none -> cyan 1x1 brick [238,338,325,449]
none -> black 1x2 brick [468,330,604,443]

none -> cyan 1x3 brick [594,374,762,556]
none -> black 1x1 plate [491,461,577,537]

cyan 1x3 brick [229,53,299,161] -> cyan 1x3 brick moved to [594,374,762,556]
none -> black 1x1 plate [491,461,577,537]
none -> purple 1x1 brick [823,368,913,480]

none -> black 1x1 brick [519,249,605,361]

==========

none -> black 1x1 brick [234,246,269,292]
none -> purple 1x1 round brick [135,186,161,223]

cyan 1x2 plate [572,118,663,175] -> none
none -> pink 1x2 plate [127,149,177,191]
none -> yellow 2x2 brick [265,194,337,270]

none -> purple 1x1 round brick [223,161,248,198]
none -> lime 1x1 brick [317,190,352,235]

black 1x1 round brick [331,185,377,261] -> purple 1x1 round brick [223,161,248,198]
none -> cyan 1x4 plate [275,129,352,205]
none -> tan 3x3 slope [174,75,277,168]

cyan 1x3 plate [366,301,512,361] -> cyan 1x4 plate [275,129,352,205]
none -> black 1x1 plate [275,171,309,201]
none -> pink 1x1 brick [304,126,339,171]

==========

§ **Problem to work on**: Please give back, exactly as it stands above, the stretch from the line with "none -> cyan 1x1 brick [238,338,325,449]" through the line with "none -> black 1x1 brick [519,249,605,361]", and no line outside it.

§ **Answer box**:
none -> cyan 1x1 brick [238,338,325,449]
none -> black 1x2 brick [468,330,604,443]

none -> cyan 1x3 brick [594,374,762,556]
none -> black 1x1 plate [491,461,577,537]

cyan 1x3 brick [229,53,299,161] -> cyan 1x3 brick moved to [594,374,762,556]
none -> black 1x1 plate [491,461,577,537]
none -> purple 1x1 brick [823,368,913,480]

none -> black 1x1 brick [519,249,605,361]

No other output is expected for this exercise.